Data extracted from a collection
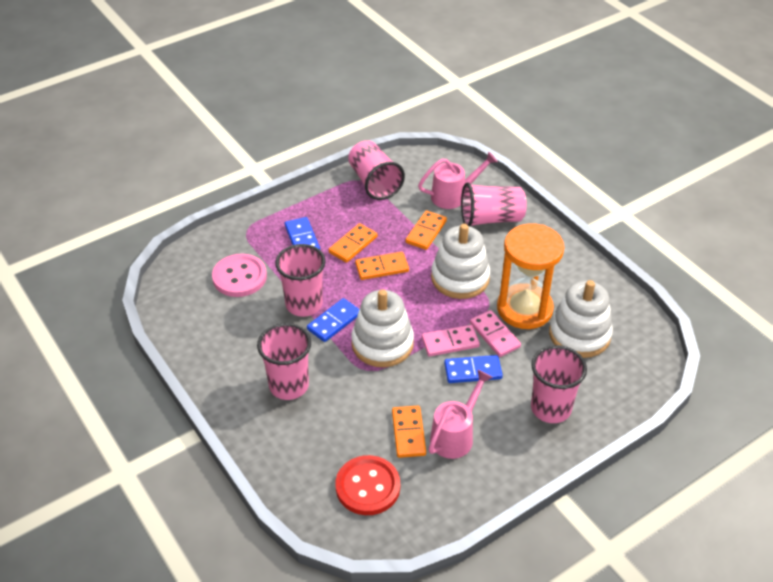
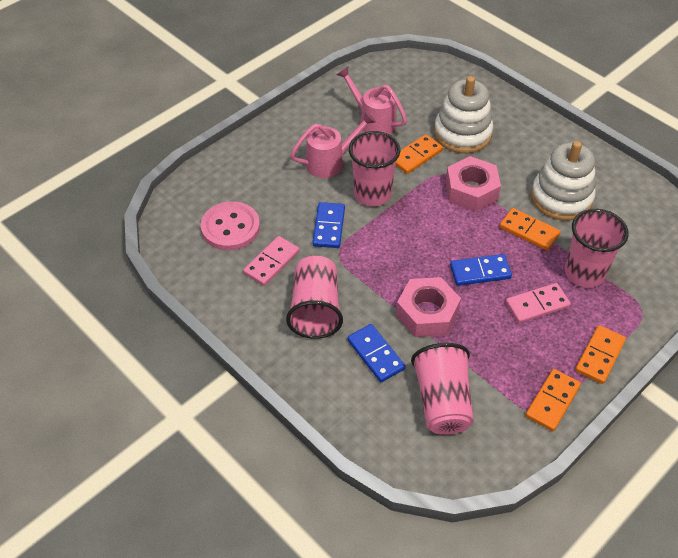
orange hourglass: 1 -> 0
pink cup: 5 -> 4
pink nut: 0 -> 2
red button: 1 -> 0
white stacking toy: 3 -> 2

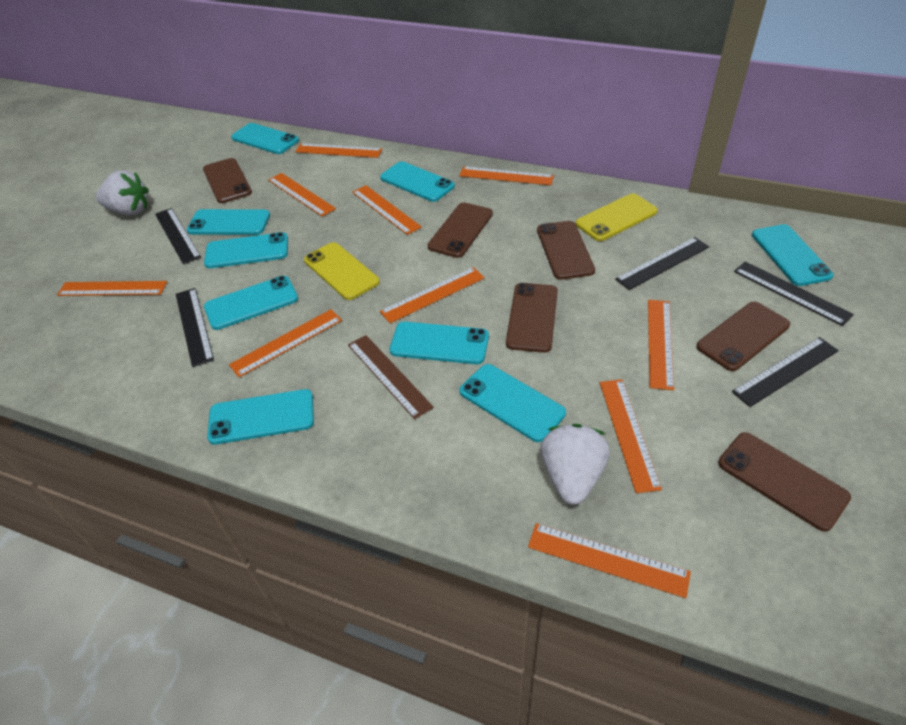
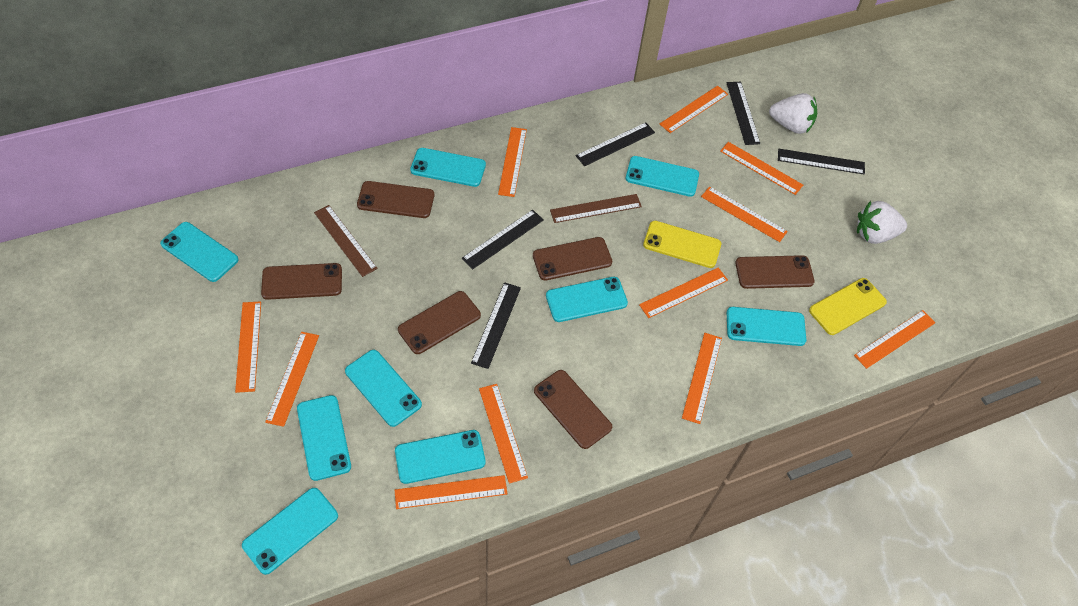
brown ruler: 1 -> 2
orange ruler: 10 -> 11

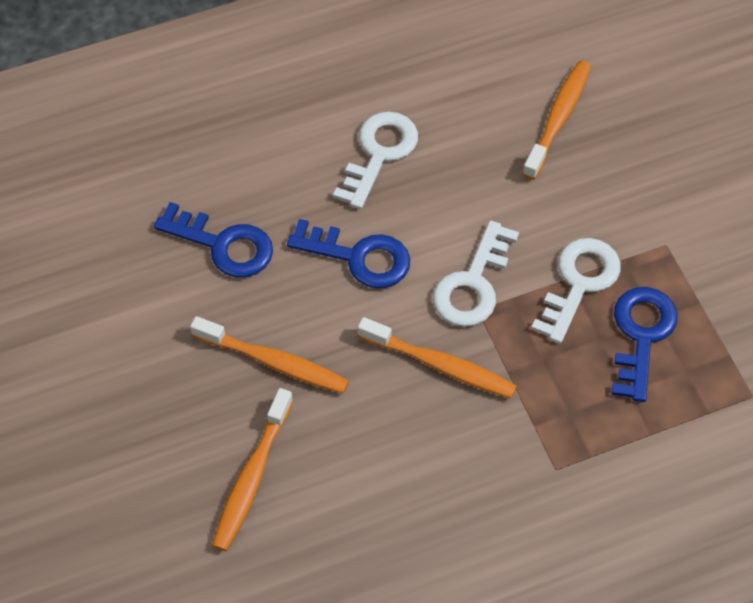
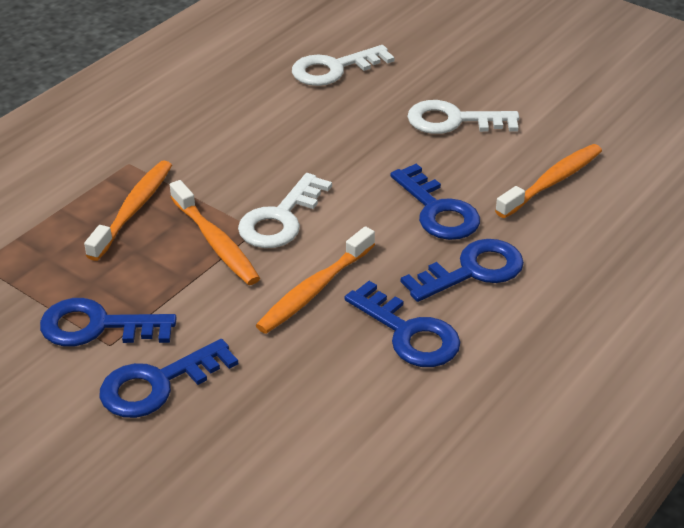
blue key: 3 -> 5

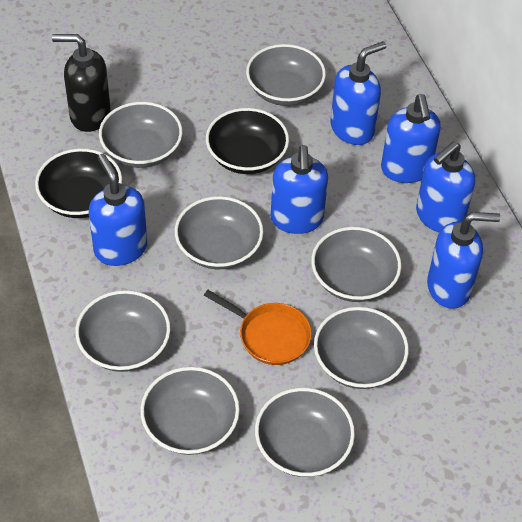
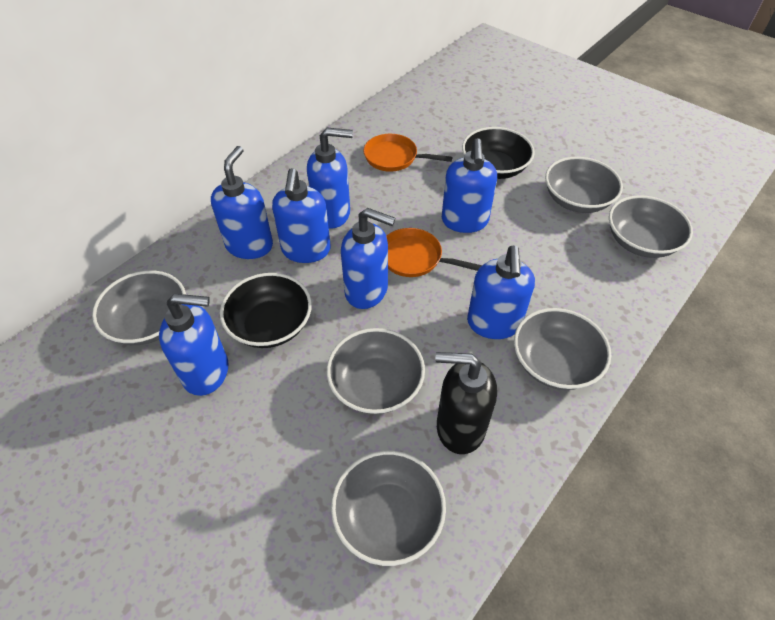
blue soap dispenser: 6 -> 7
grey bowl: 8 -> 6
orange pan: 1 -> 2

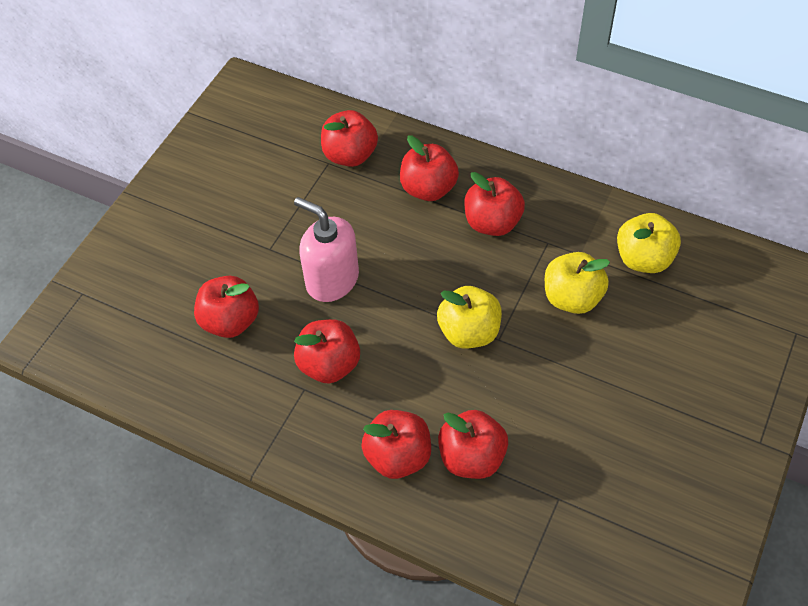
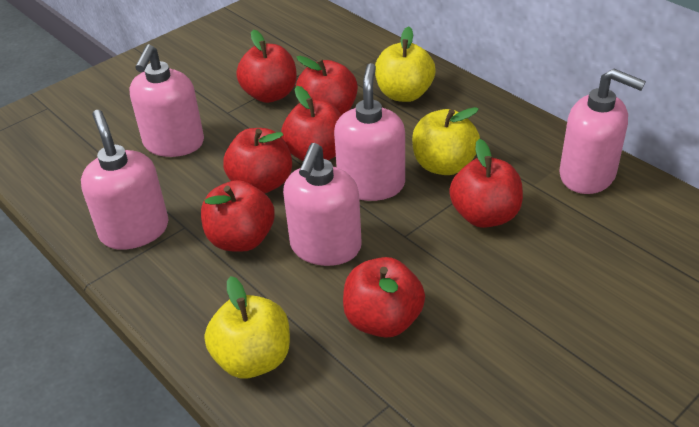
pink soap dispenser: 1 -> 5

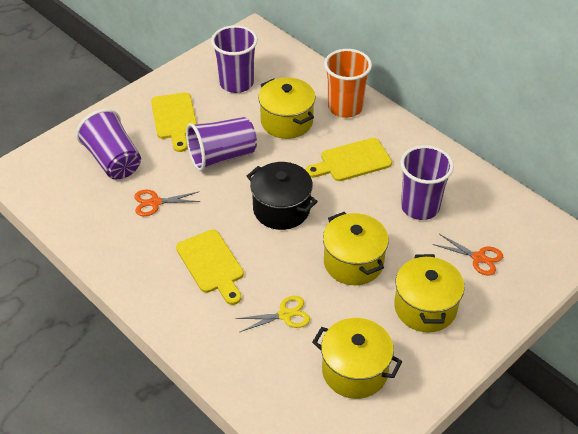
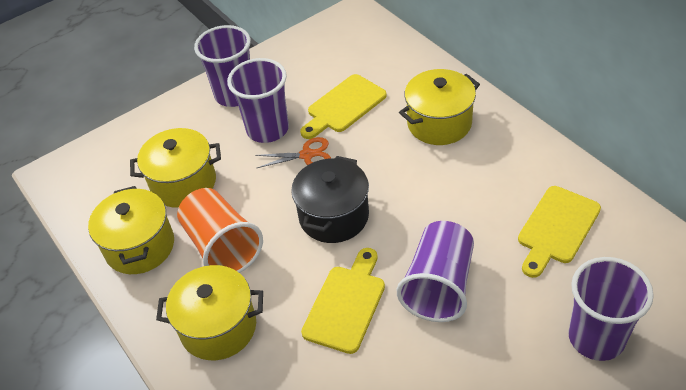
orange scissors: 2 -> 1
yellow scissors: 1 -> 0

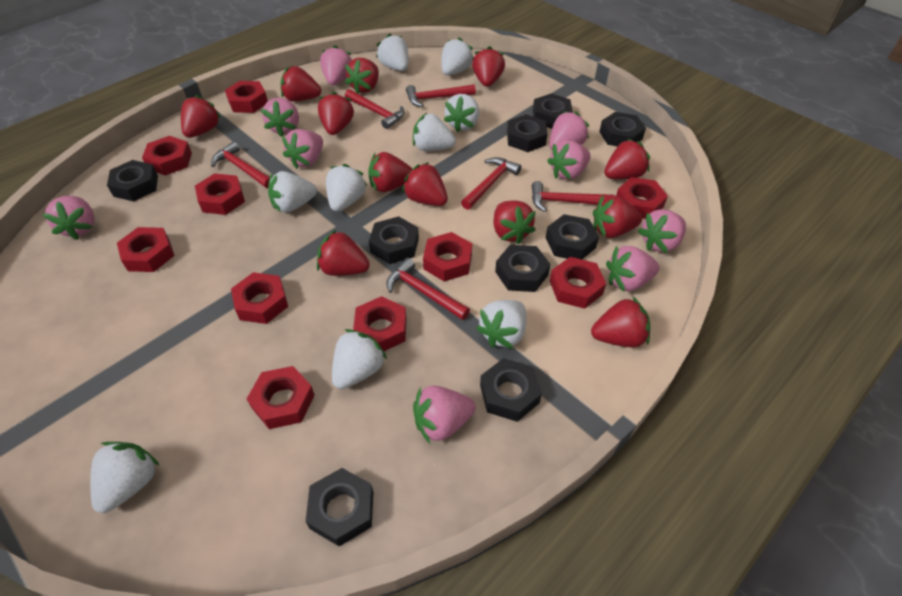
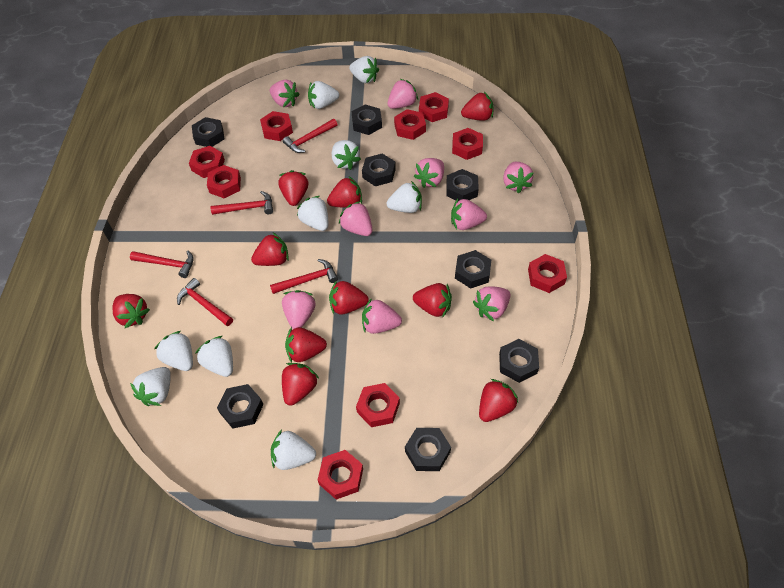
black nut: 9 -> 8
red hammer: 6 -> 5
red nut: 10 -> 9
red strawberry: 12 -> 10

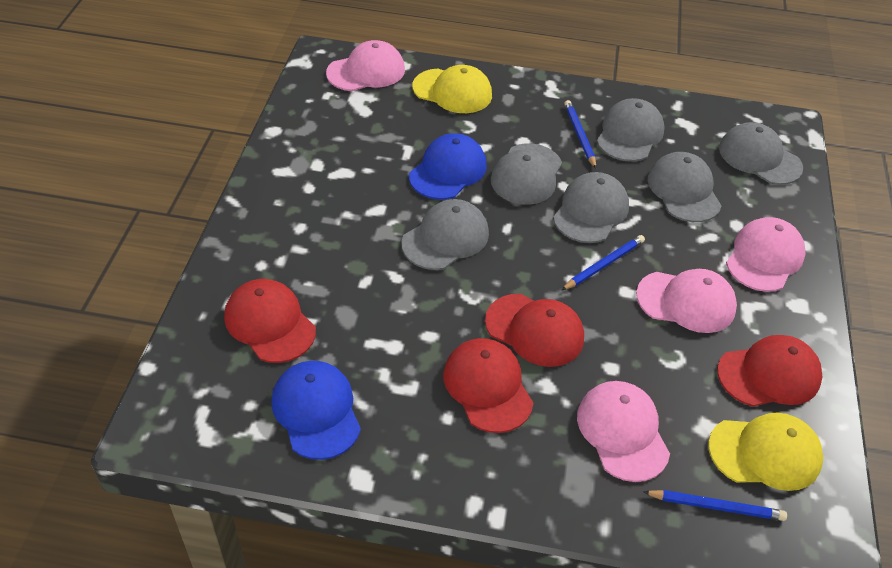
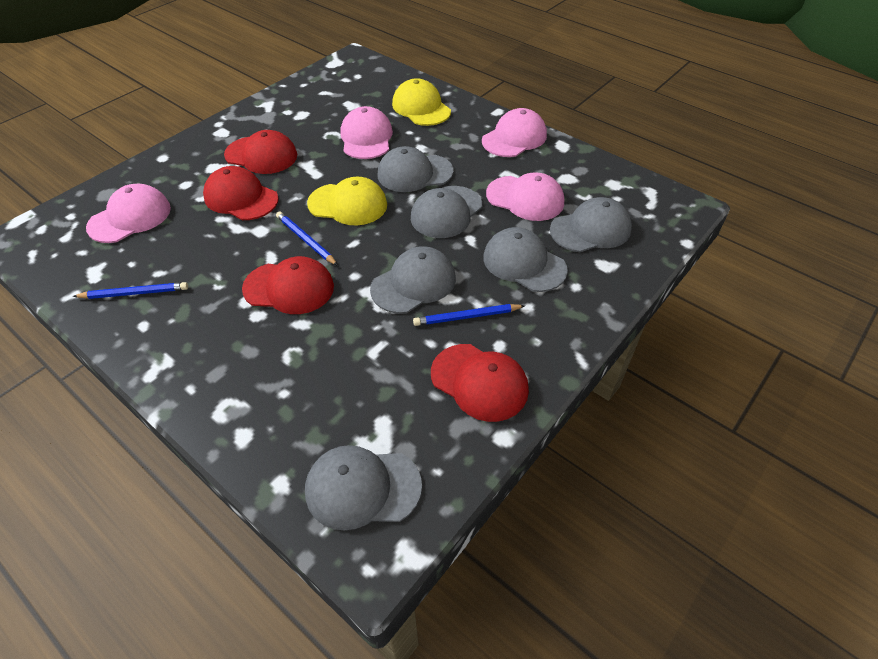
blue cap: 2 -> 0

* **Work instruction**
In these entries, please give the number of lines holding the string "scissors" and nothing more.

* **Solution for this problem**
2